• [Task to complete] Reproduce, word for word, everything in the entries below from the line containing "Which is in" down to the line containing "Positioned in front is point (241, 280).", with both of those lines included.

[Entries of extracted data]
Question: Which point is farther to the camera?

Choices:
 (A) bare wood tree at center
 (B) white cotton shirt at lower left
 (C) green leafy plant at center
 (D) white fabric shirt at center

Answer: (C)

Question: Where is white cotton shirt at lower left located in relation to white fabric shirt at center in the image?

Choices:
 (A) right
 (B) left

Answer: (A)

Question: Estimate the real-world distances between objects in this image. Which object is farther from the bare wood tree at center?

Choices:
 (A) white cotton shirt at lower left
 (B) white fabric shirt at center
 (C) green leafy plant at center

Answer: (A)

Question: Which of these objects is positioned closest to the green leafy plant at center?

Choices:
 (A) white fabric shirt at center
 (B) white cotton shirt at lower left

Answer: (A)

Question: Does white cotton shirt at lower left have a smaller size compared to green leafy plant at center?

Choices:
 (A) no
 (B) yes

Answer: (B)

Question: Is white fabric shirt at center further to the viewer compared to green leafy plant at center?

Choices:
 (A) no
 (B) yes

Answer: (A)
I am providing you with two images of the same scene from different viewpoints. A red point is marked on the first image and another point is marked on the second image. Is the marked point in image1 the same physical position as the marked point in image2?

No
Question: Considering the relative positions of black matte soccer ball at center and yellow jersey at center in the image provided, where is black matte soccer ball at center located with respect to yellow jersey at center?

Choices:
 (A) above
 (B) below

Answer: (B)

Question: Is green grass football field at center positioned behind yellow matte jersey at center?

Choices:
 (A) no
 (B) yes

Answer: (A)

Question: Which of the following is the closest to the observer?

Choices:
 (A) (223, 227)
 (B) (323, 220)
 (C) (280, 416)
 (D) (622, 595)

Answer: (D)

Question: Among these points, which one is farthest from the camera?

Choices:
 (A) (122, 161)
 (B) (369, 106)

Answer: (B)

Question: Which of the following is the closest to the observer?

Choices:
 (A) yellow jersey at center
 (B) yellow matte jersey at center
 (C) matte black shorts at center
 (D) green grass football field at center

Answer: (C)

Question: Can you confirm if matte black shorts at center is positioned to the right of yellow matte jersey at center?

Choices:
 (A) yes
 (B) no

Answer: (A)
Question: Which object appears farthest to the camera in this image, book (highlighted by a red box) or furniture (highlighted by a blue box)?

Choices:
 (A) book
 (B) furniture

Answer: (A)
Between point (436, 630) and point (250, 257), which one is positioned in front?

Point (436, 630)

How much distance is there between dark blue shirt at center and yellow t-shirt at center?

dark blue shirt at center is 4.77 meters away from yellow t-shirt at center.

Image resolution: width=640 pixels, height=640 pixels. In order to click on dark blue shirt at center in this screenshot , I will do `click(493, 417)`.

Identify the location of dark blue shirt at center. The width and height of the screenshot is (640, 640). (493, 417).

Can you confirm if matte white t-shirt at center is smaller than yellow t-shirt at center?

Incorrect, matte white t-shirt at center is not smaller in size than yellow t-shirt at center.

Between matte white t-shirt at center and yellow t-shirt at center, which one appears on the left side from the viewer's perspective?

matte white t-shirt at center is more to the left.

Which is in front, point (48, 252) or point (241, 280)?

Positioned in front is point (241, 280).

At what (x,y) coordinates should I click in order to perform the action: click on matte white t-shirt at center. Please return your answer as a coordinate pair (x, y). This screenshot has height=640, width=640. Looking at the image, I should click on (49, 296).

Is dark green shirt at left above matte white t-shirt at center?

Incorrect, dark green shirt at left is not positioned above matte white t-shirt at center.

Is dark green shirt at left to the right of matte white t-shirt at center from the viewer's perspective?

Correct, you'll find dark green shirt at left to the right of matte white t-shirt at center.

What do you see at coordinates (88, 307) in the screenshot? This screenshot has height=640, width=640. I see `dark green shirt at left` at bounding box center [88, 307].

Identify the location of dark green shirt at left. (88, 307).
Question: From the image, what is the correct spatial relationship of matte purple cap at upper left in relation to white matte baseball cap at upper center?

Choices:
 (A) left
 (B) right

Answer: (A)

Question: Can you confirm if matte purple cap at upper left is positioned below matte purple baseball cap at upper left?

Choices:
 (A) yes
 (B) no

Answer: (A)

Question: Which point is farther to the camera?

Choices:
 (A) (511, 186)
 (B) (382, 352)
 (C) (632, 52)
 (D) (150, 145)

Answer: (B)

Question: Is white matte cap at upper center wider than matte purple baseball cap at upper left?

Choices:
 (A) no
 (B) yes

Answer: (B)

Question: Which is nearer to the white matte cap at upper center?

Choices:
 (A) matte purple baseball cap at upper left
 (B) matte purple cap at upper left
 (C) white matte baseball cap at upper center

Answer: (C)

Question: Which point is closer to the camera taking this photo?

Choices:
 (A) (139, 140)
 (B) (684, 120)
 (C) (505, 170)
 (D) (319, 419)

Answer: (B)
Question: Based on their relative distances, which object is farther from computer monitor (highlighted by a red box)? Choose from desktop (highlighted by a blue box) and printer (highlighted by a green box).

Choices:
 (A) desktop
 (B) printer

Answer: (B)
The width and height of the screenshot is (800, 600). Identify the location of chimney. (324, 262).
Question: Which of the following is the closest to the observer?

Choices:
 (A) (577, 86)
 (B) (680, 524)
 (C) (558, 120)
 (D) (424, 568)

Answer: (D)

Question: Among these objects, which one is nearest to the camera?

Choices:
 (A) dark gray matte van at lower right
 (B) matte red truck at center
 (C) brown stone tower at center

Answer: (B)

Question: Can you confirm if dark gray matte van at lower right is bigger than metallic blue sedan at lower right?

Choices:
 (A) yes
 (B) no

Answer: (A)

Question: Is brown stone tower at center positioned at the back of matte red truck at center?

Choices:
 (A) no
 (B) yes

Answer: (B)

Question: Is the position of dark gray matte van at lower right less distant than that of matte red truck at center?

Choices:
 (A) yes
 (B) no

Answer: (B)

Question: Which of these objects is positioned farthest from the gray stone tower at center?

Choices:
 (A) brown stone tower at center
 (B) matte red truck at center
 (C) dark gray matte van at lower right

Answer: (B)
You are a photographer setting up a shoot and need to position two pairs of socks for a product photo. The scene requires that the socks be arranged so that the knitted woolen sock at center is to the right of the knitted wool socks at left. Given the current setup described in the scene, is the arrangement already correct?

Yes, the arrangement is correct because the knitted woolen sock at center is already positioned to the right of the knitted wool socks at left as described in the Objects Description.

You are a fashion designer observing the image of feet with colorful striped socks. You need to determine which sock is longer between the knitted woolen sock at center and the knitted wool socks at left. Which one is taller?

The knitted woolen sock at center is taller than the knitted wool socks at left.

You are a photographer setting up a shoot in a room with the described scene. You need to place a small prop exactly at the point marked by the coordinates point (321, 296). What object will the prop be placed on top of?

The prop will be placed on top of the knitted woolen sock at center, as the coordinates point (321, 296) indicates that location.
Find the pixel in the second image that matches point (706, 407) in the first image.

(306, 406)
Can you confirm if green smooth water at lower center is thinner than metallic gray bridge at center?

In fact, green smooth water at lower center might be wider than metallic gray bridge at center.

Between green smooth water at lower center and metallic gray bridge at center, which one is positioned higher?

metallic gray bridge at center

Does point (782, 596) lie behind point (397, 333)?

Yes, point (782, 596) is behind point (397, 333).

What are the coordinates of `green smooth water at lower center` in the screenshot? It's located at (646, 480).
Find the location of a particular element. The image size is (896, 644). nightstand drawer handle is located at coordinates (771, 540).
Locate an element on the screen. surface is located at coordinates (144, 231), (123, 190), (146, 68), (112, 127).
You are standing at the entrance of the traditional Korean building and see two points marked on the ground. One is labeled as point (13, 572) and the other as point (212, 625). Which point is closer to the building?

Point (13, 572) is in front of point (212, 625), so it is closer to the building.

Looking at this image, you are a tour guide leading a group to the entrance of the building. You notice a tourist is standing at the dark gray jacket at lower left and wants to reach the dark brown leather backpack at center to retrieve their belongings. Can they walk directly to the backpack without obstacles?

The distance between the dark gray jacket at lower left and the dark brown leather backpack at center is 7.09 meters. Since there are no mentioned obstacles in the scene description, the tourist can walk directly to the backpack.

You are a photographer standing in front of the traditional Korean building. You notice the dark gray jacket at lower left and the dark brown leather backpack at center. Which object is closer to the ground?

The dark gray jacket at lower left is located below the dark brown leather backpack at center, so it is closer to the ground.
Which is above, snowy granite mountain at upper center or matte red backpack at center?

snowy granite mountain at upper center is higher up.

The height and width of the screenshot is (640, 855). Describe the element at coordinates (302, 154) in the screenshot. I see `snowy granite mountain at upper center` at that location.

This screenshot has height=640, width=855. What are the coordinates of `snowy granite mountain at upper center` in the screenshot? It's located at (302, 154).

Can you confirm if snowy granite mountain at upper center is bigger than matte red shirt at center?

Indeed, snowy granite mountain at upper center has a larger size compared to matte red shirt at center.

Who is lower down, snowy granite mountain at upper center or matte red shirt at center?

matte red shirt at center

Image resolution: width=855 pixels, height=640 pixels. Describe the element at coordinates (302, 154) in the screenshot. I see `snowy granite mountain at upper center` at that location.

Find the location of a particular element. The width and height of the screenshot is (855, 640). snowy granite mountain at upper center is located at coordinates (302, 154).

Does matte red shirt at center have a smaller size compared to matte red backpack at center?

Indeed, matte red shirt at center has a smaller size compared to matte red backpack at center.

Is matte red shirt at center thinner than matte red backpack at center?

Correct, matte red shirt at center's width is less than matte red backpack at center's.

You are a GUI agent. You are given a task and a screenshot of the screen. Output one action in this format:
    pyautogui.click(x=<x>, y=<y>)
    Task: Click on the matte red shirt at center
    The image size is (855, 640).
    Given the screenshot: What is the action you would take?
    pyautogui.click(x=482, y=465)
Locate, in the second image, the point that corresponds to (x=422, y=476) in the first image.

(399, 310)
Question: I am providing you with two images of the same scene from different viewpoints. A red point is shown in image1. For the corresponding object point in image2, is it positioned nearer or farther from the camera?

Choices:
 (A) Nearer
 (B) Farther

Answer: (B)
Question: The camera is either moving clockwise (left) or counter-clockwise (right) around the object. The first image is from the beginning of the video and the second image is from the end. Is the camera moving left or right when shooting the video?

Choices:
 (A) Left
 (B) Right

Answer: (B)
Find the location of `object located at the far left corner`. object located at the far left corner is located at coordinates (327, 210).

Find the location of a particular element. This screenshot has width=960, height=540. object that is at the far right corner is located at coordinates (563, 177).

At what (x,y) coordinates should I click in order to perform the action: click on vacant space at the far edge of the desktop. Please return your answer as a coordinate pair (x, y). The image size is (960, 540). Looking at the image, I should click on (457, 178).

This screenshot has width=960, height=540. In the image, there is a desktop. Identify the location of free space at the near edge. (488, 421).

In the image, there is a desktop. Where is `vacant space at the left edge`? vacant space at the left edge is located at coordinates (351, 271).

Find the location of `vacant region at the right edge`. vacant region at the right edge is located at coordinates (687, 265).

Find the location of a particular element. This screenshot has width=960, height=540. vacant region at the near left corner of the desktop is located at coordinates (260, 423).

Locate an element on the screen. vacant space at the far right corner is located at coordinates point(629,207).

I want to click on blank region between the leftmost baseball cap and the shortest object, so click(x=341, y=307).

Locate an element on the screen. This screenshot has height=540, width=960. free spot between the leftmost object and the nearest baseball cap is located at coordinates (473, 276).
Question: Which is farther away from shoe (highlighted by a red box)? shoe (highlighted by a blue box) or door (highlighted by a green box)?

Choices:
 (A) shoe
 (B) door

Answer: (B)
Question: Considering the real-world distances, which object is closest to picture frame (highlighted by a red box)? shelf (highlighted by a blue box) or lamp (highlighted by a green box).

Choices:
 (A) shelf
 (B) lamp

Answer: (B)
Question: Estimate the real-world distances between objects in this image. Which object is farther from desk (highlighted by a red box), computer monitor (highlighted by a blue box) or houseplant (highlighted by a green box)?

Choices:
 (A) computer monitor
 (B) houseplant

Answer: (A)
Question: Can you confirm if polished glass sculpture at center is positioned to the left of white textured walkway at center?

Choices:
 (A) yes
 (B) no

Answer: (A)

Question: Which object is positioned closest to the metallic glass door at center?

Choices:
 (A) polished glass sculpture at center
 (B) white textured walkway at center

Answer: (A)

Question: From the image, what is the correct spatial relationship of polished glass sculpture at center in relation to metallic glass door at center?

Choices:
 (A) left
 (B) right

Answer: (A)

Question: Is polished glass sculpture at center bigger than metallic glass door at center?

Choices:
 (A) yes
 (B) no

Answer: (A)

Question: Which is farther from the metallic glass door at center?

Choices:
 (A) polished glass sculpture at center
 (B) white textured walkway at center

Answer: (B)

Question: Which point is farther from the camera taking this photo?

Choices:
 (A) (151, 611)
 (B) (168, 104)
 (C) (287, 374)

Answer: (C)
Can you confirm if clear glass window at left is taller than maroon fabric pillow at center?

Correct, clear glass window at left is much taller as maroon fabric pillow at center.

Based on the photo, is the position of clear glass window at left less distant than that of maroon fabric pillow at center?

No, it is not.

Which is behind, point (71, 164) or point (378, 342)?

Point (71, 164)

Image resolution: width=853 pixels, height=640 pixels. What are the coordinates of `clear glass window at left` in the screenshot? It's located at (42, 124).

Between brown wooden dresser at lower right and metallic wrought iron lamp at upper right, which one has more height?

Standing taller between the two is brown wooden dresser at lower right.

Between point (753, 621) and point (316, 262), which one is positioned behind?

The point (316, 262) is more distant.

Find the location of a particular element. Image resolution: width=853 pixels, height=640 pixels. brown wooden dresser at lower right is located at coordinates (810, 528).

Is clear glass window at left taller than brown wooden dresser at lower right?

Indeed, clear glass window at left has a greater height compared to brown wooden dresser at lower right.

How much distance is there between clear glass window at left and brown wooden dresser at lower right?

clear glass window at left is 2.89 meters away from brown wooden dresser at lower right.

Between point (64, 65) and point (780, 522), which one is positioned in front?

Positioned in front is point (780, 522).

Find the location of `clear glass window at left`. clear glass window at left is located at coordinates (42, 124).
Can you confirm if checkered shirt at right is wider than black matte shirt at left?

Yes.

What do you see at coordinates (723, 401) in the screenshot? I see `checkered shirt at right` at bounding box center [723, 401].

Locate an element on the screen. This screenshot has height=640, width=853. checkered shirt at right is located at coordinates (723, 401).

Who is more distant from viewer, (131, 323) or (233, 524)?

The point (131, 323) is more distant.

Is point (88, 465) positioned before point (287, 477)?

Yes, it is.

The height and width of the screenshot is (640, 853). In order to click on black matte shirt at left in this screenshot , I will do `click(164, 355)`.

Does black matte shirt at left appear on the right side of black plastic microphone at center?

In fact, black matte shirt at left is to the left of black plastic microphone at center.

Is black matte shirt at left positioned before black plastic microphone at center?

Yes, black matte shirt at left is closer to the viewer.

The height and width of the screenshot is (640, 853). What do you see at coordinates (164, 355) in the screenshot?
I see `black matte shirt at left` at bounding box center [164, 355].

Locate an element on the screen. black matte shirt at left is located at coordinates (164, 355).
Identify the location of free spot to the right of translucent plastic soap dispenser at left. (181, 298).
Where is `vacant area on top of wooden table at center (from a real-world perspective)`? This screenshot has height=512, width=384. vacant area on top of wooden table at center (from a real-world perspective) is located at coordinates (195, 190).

• [Task answer]
Which is in front, point (48, 252) or point (241, 280)?

Positioned in front is point (241, 280).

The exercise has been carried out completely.